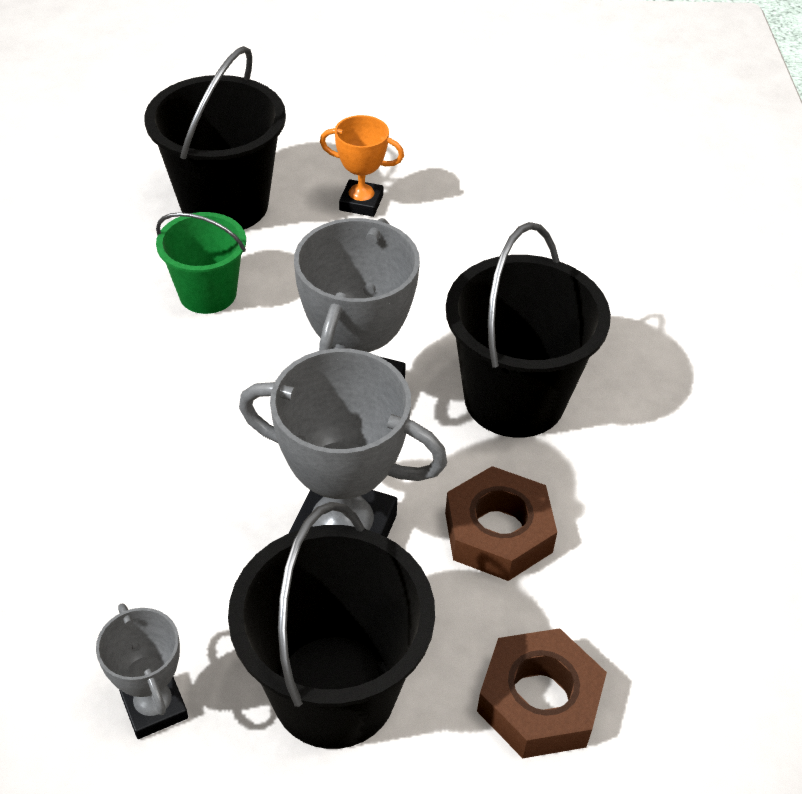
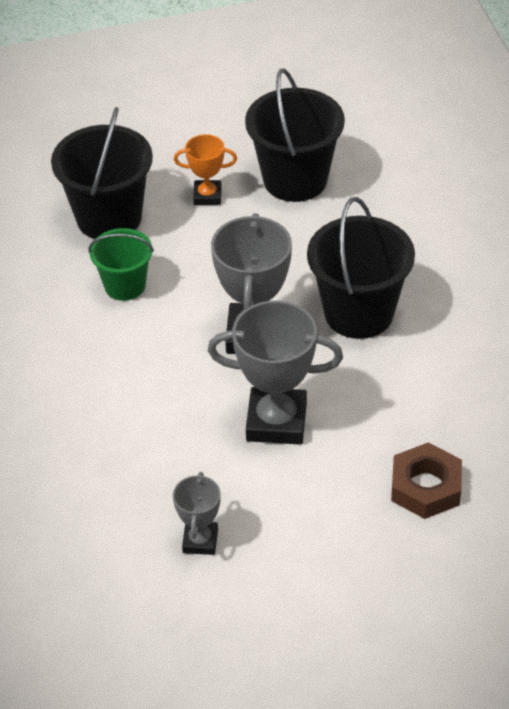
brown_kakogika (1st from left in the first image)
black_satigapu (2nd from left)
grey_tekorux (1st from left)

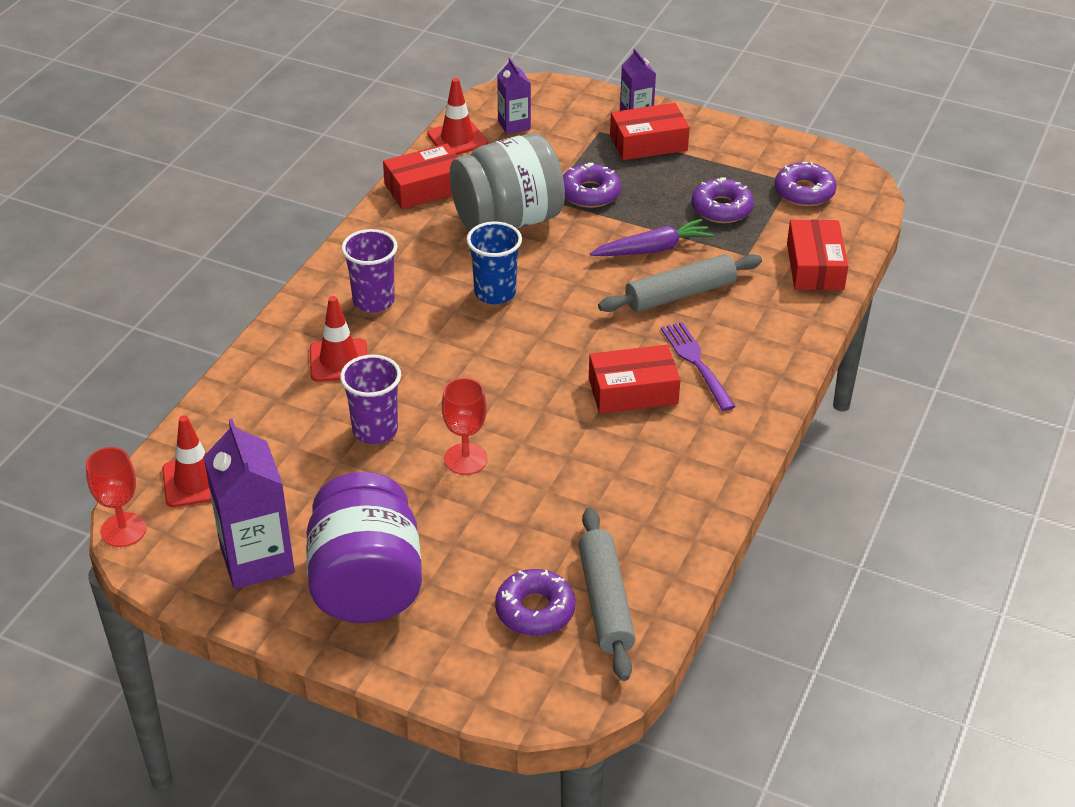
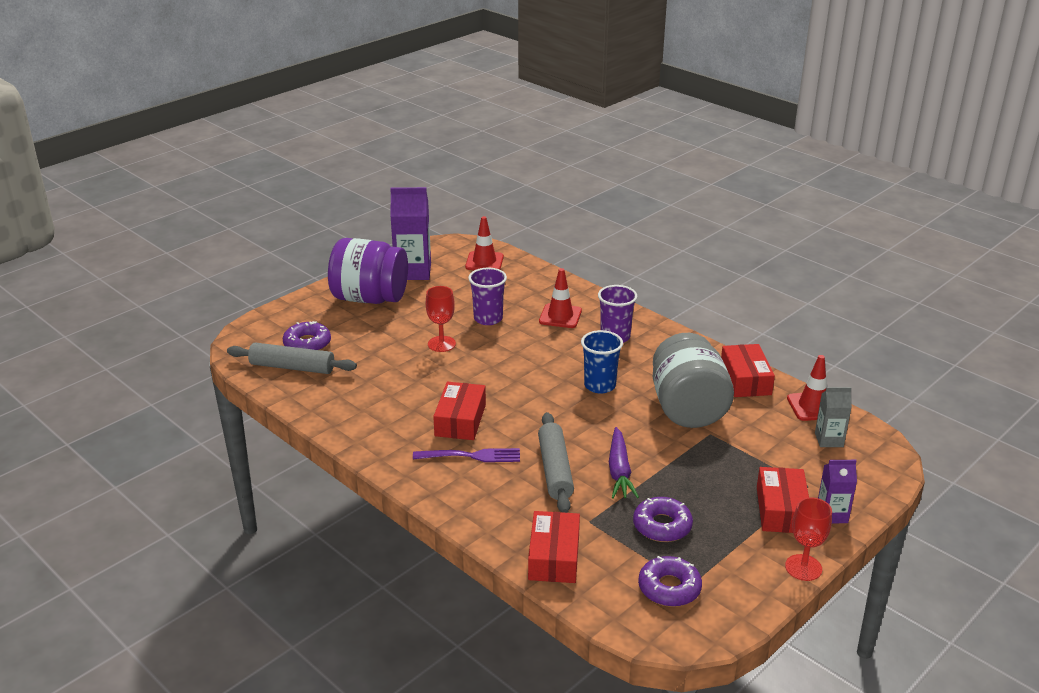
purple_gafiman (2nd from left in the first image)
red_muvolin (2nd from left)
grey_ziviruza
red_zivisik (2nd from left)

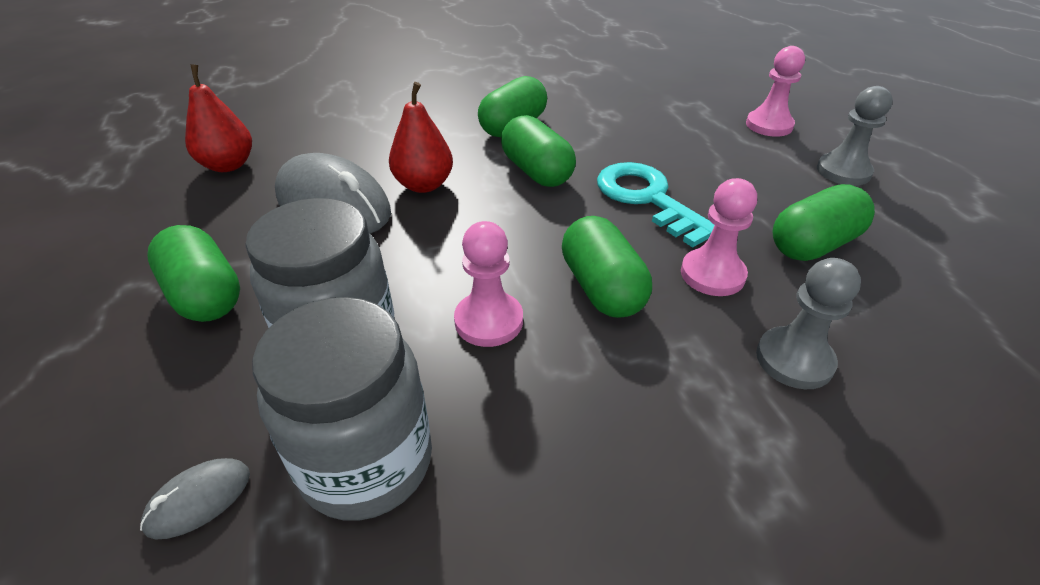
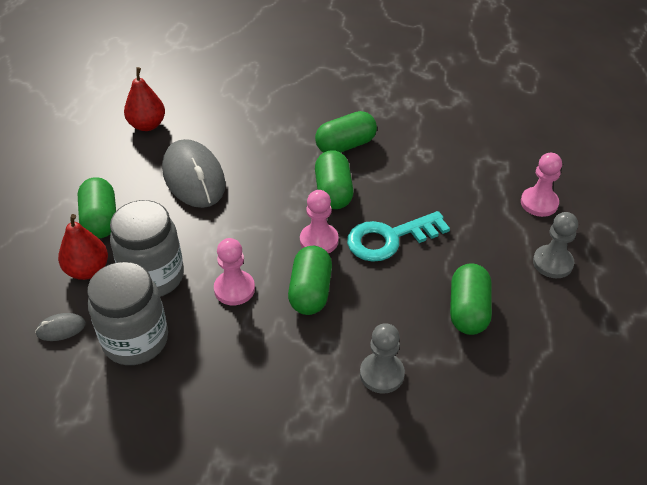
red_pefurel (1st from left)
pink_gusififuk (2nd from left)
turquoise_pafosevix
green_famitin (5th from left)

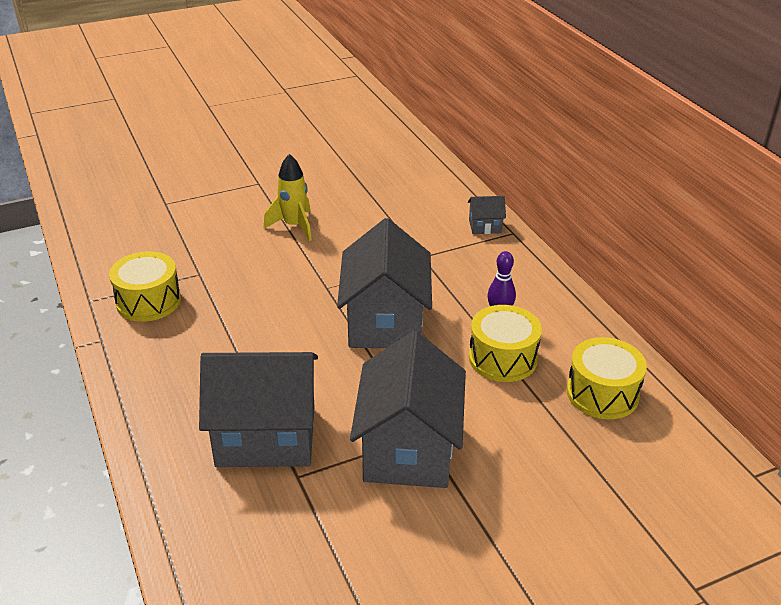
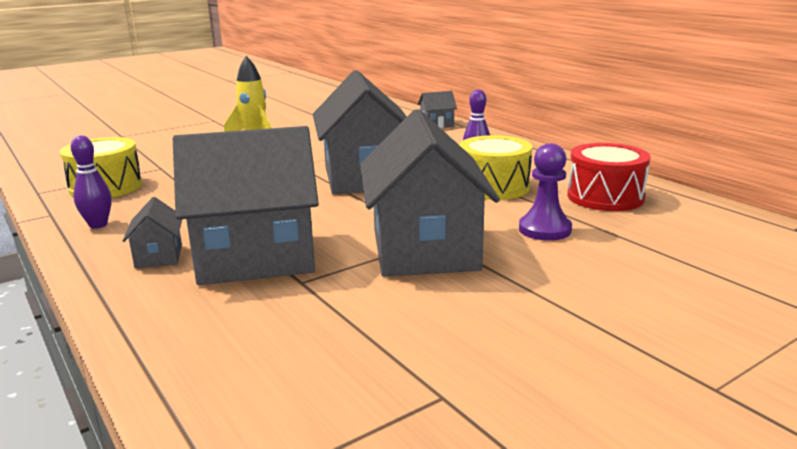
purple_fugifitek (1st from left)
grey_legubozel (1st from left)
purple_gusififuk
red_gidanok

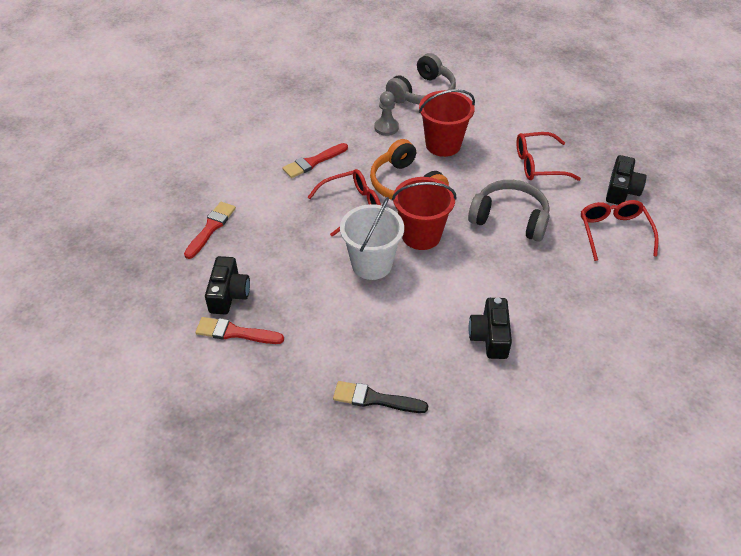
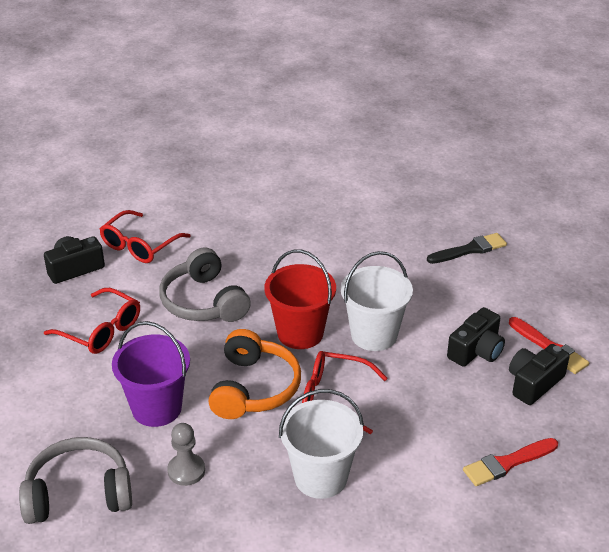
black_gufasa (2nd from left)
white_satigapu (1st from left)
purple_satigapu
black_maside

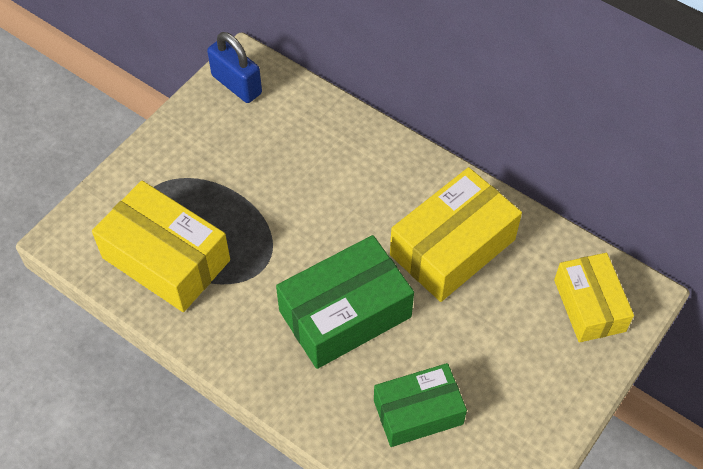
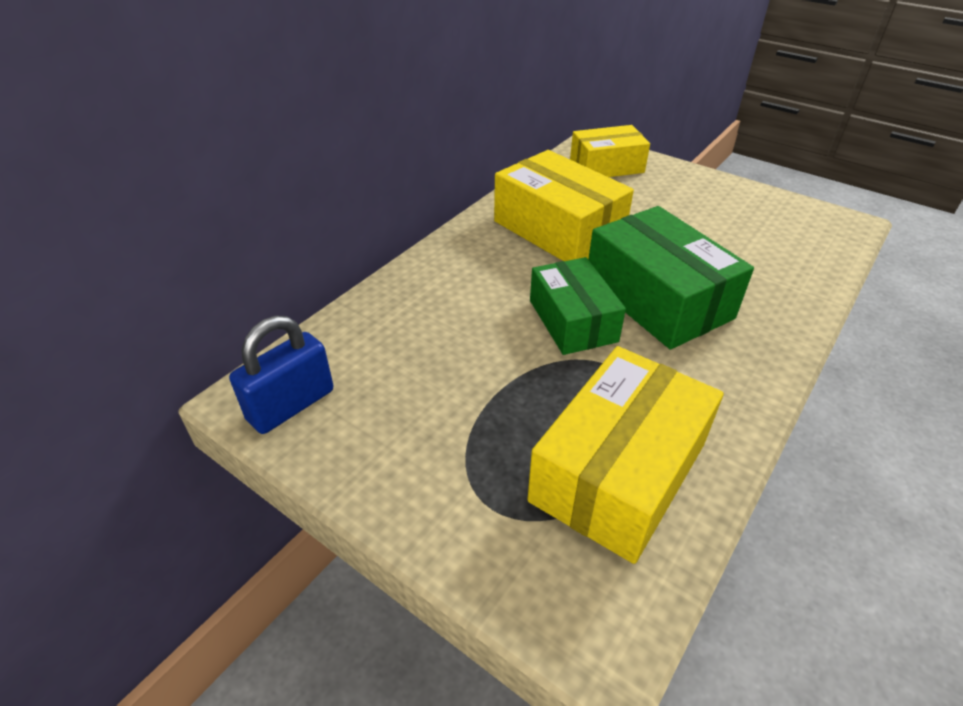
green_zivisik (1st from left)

About this task » Once more, give the listing above exactly, leaving each picture out.

Answer section »
brown_kakogika (1st from left in the first image)
black_satigapu (2nd from left)
grey_tekorux (1st from left)

purple_gafiman (2nd from left in the first image)
red_muvolin (2nd from left)
grey_ziviruza
red_zivisik (2nd from left)

red_pefurel (1st from left)
pink_gusififuk (2nd from left)
turquoise_pafosevix
green_famitin (5th from left)

purple_fugifitek (1st from left)
grey_legubozel (1st from left)
purple_gusififuk
red_gidanok

black_gufasa (2nd from left)
white_satigapu (1st from left)
purple_satigapu
black_maside

green_zivisik (1st from left)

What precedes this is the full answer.